◆ **Work to be completed**
Each record that follows is to be transcribed exactly, excluding its images.

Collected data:
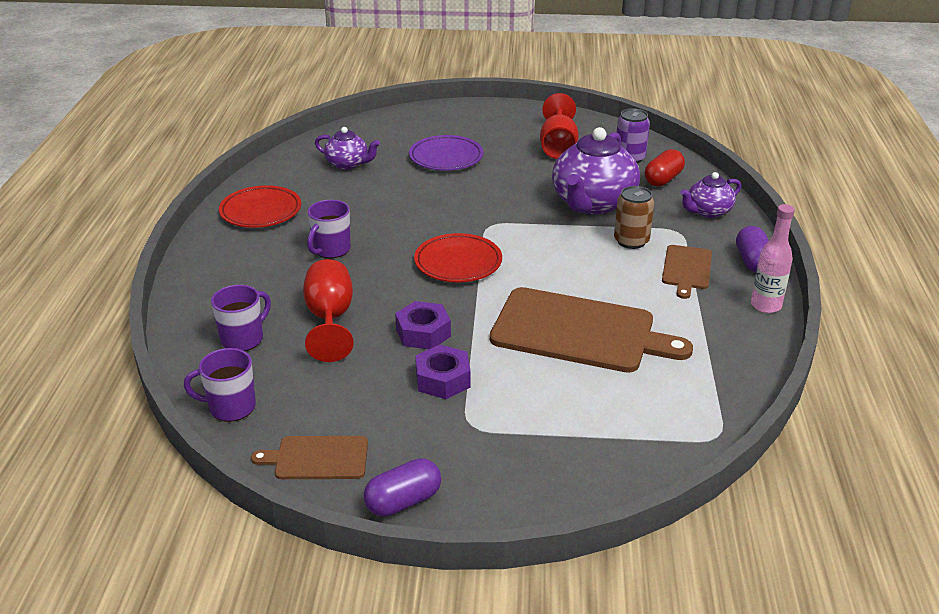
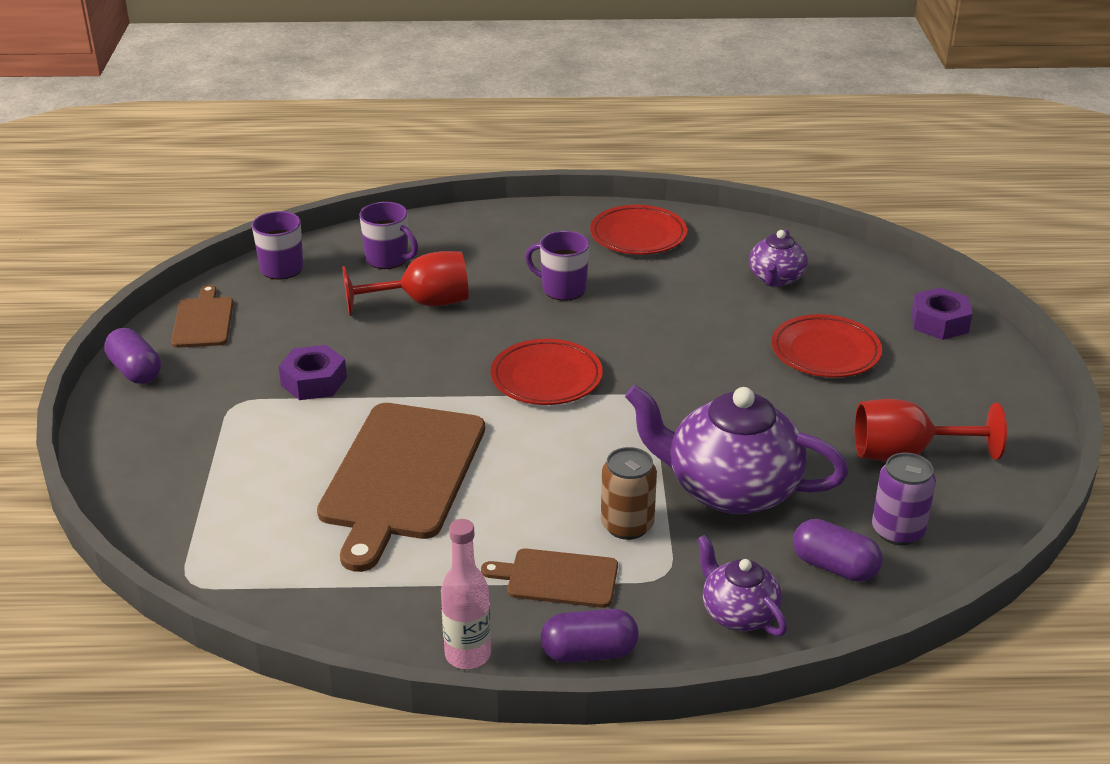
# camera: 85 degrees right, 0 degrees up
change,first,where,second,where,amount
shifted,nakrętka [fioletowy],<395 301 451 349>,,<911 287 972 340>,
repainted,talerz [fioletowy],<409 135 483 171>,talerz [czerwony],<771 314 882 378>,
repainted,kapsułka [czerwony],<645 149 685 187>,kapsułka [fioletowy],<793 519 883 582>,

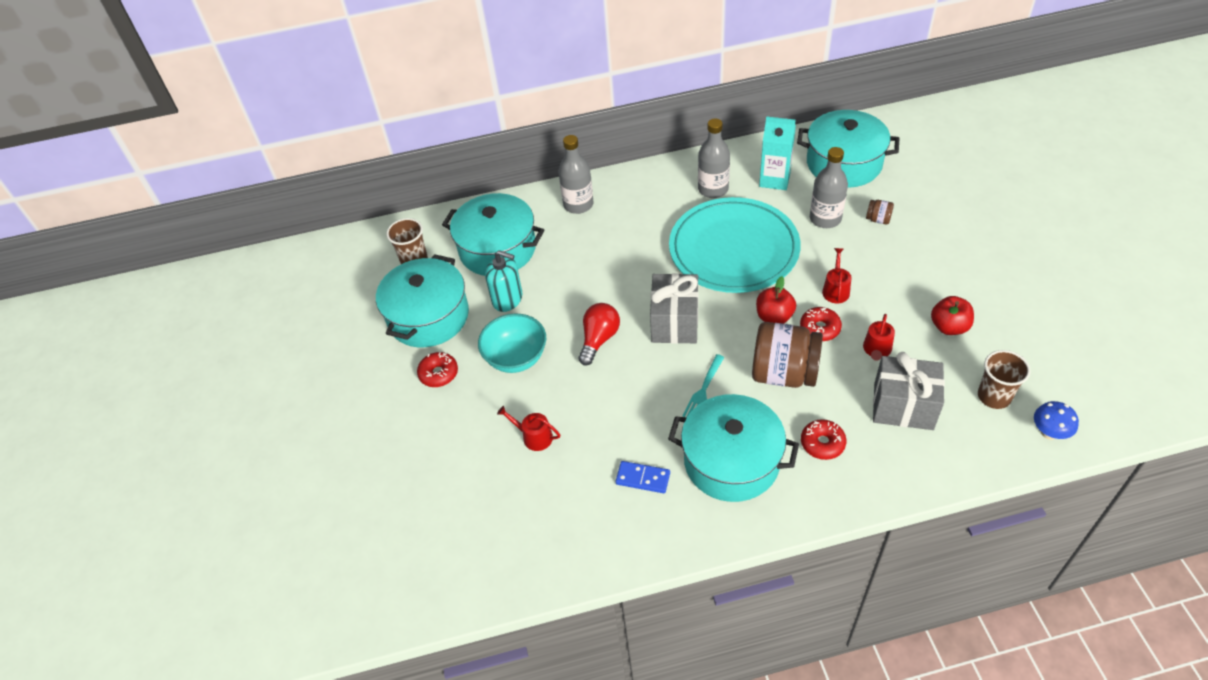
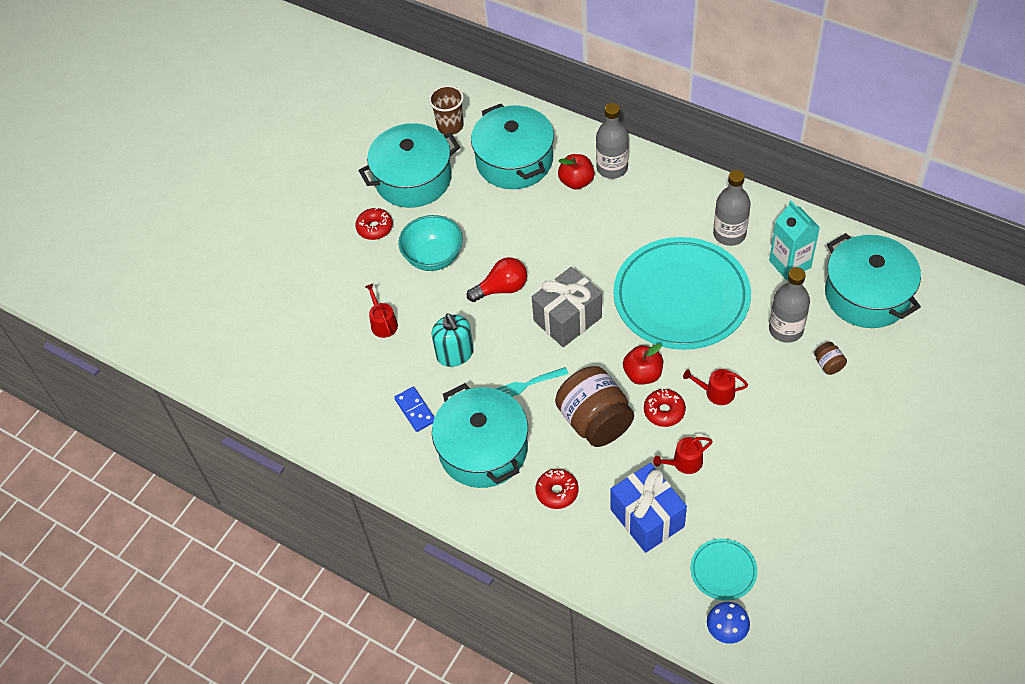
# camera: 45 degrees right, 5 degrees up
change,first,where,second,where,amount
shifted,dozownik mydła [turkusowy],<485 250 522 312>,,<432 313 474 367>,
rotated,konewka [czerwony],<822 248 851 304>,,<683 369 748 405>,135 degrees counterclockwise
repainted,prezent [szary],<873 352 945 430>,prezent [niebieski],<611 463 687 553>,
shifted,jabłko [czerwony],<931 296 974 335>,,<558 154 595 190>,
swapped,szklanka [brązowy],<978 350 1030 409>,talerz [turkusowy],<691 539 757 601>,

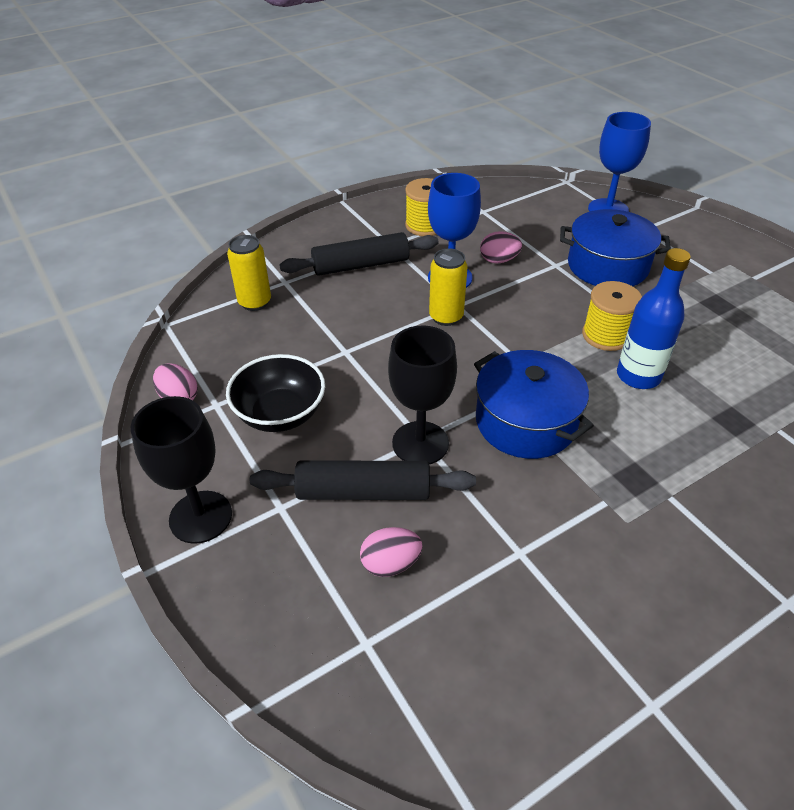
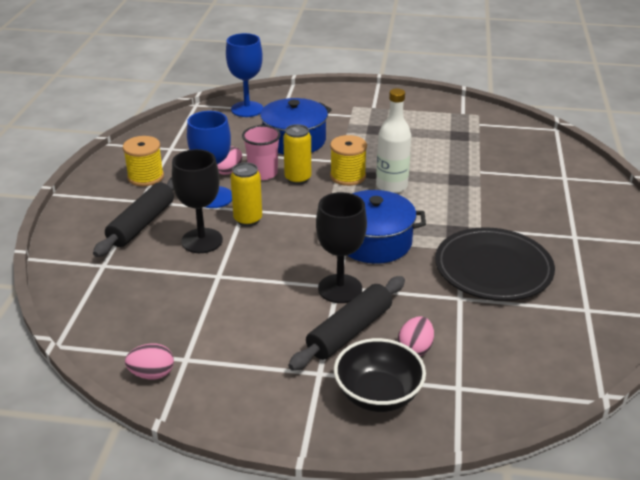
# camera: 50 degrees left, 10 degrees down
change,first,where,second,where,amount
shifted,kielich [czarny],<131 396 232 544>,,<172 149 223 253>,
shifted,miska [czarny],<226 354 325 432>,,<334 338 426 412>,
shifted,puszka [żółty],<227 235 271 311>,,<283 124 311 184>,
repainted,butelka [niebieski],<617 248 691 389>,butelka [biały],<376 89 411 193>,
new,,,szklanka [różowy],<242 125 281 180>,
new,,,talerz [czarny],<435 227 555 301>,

◆ **Solved problem**
# camera: 85 degrees right, 0 degrees up
change,first,where,second,where,amount
shifted,nakrętka [fioletowy],<395 301 451 349>,,<911 287 972 340>,
repainted,talerz [fioletowy],<409 135 483 171>,talerz [czerwony],<771 314 882 378>,
repainted,kapsułka [czerwony],<645 149 685 187>,kapsułka [fioletowy],<793 519 883 582>,

# camera: 45 degrees right, 5 degrees up
change,first,where,second,where,amount
shifted,dozownik mydła [turkusowy],<485 250 522 312>,,<432 313 474 367>,
rotated,konewka [czerwony],<822 248 851 304>,,<683 369 748 405>,135 degrees counterclockwise
repainted,prezent [szary],<873 352 945 430>,prezent [niebieski],<611 463 687 553>,
shifted,jabłko [czerwony],<931 296 974 335>,,<558 154 595 190>,
swapped,szklanka [brązowy],<978 350 1030 409>,talerz [turkusowy],<691 539 757 601>,

# camera: 50 degrees left, 10 degrees down
change,first,where,second,where,amount
shifted,kielich [czarny],<131 396 232 544>,,<172 149 223 253>,
shifted,miska [czarny],<226 354 325 432>,,<334 338 426 412>,
shifted,puszka [żółty],<227 235 271 311>,,<283 124 311 184>,
repainted,butelka [niebieski],<617 248 691 389>,butelka [biały],<376 89 411 193>,
new,,,szklanka [różowy],<242 125 281 180>,
new,,,talerz [czarny],<435 227 555 301>,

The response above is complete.